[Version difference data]
=== Begin Enclosure ===

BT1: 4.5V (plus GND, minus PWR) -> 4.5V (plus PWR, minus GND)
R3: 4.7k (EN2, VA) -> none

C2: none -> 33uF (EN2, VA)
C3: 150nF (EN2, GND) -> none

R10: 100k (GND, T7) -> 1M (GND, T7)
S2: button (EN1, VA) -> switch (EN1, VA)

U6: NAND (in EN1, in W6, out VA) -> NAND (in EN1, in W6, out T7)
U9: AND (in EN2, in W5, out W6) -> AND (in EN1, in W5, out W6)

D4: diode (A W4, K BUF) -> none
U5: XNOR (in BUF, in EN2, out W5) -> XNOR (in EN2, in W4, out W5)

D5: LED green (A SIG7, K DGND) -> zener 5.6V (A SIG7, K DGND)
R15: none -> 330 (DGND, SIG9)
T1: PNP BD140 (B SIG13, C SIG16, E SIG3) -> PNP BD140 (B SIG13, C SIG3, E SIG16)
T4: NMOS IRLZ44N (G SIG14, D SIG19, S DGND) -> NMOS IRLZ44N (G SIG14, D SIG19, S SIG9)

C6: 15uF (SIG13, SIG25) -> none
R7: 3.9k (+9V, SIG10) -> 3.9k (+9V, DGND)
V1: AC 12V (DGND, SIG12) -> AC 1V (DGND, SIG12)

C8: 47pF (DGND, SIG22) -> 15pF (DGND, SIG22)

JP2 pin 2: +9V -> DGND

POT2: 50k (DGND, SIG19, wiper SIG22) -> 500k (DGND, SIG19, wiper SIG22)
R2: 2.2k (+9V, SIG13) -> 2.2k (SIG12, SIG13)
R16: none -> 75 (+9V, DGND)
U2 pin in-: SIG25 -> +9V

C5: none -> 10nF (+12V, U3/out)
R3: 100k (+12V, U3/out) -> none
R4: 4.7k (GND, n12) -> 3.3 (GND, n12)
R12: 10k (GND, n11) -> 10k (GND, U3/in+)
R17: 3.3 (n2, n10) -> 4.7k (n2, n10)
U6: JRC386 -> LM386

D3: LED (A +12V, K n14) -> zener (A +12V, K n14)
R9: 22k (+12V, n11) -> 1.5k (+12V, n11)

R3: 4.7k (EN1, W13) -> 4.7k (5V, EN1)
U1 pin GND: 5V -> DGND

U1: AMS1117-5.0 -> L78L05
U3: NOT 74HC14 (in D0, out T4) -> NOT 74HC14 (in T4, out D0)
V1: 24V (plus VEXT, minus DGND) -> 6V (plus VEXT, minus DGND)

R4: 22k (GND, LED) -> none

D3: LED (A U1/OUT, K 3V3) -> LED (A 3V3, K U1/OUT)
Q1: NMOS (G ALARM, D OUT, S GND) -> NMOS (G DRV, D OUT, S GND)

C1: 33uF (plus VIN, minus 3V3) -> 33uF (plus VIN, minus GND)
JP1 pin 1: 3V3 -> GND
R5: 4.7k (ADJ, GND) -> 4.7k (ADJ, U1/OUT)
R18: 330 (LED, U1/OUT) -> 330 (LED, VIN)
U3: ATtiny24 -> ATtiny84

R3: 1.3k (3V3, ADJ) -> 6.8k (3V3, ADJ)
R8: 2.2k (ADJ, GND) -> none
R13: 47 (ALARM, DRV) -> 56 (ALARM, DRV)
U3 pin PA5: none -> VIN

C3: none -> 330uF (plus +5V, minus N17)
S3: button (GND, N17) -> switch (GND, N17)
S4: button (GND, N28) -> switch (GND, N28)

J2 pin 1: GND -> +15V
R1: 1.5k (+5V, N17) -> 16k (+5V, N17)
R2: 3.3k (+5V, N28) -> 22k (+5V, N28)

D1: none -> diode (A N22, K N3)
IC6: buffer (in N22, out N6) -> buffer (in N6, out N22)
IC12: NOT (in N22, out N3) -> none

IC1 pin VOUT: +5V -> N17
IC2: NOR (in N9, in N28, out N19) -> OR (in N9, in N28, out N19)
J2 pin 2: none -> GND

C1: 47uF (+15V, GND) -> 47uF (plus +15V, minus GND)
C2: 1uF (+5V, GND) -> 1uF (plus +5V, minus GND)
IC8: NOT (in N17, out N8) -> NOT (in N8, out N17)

=== End Enclosure ===

- [Try it]:
Report each line in the entries where the string "diode" occurs.

- [Reply to the exercise]:
D4: diode (A W4, K BUF) -> none
D1: none -> diode (A N22, K N3)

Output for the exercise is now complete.